*Task objective:*
For the entries that follow, count the lines containing the string "VREF" and write only the number.

*Recorded data:*
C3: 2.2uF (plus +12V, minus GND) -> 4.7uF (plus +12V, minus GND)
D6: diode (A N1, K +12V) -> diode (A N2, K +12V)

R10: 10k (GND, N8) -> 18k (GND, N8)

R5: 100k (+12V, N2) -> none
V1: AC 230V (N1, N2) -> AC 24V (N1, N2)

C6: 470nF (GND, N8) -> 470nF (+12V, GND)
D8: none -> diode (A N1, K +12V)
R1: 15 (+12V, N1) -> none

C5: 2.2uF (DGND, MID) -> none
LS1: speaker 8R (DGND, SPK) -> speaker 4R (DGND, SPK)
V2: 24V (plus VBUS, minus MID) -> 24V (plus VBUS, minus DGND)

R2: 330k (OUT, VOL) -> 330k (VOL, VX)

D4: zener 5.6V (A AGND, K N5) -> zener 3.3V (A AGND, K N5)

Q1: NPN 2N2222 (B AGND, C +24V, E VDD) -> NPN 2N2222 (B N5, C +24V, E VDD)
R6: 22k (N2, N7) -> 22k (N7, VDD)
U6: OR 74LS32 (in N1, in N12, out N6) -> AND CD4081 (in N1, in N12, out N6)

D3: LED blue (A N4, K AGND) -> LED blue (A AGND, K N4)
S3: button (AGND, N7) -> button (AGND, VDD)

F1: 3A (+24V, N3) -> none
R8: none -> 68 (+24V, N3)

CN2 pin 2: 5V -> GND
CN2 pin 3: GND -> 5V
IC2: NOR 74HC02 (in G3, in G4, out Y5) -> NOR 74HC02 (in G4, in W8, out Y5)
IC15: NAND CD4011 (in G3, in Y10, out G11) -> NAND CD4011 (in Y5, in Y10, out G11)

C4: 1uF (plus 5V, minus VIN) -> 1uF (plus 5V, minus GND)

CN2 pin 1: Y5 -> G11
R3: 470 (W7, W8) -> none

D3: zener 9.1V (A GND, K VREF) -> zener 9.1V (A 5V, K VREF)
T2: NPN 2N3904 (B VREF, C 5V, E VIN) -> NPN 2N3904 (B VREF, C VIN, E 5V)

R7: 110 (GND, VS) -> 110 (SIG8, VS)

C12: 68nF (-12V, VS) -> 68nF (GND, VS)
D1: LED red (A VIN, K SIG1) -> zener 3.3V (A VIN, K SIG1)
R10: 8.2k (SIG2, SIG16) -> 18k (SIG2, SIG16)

*Solution for this exercise:*
2